→ WHAT YOU HAVE TO DO
Retrieve every line of the data holding the word "buffer".

Dataset records
####

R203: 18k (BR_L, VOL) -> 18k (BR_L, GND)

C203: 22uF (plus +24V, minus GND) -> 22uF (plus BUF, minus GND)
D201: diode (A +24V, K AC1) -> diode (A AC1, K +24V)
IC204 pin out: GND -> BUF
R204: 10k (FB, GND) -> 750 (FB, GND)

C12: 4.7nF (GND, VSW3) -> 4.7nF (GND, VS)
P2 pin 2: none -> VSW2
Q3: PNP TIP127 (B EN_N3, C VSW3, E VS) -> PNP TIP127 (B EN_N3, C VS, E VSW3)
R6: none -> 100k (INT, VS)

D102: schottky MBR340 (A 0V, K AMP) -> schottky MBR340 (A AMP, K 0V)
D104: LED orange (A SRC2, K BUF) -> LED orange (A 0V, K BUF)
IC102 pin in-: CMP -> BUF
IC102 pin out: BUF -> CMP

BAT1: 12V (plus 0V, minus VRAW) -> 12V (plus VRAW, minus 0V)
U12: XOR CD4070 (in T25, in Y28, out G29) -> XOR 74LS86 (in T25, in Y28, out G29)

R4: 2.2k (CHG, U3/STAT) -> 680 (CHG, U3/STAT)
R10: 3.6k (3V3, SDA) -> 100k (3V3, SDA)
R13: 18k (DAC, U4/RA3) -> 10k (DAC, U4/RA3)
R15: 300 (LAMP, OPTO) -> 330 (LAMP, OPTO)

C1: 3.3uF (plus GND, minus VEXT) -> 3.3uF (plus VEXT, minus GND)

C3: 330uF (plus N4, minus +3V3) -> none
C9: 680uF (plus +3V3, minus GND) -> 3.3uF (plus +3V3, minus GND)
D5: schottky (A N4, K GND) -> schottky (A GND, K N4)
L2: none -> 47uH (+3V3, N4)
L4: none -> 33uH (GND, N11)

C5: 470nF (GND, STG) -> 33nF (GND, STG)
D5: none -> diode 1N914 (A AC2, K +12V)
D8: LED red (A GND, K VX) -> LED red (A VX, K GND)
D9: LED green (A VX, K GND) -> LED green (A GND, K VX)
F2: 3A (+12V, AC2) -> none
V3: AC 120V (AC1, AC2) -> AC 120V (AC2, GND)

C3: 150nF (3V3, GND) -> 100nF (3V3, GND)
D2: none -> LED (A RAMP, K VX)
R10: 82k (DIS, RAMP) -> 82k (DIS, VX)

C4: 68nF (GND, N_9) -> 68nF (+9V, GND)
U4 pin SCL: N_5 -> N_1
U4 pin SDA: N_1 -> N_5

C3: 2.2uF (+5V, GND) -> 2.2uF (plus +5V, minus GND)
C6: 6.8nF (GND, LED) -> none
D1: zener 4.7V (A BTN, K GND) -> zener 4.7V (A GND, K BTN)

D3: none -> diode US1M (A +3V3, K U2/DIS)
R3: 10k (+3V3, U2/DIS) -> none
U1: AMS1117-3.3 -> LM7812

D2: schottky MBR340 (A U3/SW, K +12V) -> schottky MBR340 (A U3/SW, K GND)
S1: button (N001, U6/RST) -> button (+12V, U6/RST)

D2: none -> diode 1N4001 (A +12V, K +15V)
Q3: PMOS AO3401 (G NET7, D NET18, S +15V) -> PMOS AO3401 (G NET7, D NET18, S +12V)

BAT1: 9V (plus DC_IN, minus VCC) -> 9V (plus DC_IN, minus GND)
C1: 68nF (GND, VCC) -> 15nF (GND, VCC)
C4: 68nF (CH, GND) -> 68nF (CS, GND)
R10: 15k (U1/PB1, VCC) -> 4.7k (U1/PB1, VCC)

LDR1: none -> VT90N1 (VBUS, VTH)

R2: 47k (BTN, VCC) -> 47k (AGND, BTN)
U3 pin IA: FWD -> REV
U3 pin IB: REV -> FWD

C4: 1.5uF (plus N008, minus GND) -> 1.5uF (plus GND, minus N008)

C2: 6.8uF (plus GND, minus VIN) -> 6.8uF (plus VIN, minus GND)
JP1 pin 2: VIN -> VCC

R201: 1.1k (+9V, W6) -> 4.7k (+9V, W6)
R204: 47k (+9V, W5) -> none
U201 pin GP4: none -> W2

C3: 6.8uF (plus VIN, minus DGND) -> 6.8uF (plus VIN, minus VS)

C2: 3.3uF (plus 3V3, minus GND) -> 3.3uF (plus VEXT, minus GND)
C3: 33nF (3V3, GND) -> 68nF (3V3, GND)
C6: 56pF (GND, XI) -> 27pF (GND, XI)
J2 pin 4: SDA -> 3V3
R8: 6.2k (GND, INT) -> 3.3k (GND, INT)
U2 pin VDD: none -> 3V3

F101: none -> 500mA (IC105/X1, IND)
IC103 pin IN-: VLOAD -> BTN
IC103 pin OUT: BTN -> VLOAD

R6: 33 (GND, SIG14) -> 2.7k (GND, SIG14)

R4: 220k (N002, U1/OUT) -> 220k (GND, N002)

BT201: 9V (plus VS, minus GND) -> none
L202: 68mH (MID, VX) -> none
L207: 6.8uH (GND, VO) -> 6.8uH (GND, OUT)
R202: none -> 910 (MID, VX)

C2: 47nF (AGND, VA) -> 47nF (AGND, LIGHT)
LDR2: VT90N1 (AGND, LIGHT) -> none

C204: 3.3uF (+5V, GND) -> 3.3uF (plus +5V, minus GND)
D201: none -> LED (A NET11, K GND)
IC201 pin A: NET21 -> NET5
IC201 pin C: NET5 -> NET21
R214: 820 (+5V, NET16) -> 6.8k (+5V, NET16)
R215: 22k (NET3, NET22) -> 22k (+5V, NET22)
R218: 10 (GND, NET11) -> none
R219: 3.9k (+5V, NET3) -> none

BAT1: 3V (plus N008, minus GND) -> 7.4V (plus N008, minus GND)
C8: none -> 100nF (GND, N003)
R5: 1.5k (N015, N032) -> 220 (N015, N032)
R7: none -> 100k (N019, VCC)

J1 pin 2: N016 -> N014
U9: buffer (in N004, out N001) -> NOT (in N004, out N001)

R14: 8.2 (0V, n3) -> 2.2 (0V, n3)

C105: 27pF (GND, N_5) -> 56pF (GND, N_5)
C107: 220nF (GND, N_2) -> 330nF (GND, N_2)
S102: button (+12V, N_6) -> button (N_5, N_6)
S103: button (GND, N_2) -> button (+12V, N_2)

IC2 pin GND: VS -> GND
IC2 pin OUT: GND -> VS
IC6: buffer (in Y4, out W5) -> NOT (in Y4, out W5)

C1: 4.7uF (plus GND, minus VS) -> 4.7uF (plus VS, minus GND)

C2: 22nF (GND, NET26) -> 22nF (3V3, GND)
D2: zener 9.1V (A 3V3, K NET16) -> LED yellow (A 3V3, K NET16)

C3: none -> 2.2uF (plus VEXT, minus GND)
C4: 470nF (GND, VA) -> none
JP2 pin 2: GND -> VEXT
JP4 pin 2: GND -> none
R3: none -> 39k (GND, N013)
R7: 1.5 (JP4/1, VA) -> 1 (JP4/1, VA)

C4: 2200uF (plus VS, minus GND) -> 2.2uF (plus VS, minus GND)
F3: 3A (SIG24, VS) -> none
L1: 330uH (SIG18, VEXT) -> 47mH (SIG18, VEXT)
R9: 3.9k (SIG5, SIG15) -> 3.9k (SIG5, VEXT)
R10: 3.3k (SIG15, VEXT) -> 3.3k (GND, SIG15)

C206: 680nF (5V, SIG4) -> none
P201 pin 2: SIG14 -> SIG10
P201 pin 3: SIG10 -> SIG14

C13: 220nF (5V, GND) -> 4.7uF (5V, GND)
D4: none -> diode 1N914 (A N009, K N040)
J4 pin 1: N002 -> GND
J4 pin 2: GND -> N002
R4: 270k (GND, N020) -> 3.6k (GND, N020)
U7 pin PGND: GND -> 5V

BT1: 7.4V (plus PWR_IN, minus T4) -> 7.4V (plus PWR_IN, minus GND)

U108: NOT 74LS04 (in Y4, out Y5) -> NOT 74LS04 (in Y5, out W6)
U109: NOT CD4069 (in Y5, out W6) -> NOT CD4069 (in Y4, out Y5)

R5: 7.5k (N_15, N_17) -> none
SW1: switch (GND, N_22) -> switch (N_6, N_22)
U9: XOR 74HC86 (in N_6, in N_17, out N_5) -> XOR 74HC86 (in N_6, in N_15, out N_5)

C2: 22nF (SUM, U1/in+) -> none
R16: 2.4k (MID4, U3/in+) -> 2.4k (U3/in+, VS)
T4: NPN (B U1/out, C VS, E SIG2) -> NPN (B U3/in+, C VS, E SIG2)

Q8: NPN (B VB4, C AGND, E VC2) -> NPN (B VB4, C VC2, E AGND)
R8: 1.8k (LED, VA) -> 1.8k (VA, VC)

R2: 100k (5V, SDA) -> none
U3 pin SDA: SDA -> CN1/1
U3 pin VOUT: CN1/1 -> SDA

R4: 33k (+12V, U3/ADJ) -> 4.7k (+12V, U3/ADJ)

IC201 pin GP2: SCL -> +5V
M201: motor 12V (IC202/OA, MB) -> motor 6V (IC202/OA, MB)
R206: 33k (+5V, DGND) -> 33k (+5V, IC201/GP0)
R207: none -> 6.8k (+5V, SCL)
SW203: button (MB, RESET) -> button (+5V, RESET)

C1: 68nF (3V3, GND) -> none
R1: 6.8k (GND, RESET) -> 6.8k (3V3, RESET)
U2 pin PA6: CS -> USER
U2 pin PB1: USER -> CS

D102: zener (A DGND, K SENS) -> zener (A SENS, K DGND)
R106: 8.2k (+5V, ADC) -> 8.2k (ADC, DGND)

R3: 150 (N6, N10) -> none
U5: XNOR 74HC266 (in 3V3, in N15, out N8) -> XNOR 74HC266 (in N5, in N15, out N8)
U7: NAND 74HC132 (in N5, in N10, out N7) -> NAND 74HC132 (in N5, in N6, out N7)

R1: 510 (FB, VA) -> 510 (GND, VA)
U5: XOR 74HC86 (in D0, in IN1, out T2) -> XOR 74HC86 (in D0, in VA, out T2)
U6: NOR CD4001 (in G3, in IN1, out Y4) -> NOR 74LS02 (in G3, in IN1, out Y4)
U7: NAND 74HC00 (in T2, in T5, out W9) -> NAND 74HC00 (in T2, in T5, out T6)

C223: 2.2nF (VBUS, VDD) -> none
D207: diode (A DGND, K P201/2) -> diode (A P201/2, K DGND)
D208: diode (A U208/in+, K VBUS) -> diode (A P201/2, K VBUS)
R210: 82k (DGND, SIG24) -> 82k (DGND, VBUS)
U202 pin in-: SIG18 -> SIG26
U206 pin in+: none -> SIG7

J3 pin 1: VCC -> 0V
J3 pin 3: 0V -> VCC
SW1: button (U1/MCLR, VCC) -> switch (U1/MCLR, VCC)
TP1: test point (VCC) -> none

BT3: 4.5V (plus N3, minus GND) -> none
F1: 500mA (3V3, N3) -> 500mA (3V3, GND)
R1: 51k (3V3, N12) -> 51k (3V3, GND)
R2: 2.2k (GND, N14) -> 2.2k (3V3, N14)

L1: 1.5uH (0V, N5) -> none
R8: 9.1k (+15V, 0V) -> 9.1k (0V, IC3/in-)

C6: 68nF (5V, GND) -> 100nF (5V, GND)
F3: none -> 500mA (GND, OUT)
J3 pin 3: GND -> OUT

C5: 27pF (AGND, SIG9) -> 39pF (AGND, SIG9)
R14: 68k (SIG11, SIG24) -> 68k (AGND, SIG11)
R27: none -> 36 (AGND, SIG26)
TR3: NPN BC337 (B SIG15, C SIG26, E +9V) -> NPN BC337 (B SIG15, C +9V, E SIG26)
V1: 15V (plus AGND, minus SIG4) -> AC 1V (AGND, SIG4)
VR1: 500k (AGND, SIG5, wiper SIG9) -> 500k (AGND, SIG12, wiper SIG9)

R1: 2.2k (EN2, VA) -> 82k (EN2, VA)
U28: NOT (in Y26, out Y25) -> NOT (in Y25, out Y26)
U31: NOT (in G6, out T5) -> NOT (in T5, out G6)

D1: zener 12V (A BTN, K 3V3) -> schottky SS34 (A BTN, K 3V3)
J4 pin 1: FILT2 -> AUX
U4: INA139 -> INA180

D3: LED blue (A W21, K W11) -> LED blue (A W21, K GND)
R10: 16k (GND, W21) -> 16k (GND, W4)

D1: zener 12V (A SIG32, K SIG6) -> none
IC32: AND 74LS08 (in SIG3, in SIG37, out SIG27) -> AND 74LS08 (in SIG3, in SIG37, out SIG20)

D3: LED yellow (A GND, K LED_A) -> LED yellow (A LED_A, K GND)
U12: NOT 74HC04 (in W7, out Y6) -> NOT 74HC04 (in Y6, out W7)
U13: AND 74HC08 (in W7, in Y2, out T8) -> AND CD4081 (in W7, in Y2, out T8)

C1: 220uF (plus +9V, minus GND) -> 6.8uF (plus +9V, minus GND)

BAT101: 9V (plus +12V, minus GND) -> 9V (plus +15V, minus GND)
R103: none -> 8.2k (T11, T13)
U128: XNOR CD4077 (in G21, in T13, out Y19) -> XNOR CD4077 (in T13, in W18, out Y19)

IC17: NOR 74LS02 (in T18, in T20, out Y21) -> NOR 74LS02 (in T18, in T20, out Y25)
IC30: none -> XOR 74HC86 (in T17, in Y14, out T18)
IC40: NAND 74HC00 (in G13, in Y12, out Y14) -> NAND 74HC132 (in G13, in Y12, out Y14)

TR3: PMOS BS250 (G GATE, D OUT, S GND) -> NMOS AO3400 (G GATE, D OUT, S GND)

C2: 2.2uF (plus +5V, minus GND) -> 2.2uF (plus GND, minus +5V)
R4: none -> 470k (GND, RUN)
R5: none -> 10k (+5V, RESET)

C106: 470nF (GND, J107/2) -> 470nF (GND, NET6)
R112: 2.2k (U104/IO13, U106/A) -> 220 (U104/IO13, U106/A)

####

→ WRITTEN RESPONSE
U9: buffer (in N004, out N001) -> NOT (in N004, out N001)
IC6: buffer (in Y4, out W5) -> NOT (in Y4, out W5)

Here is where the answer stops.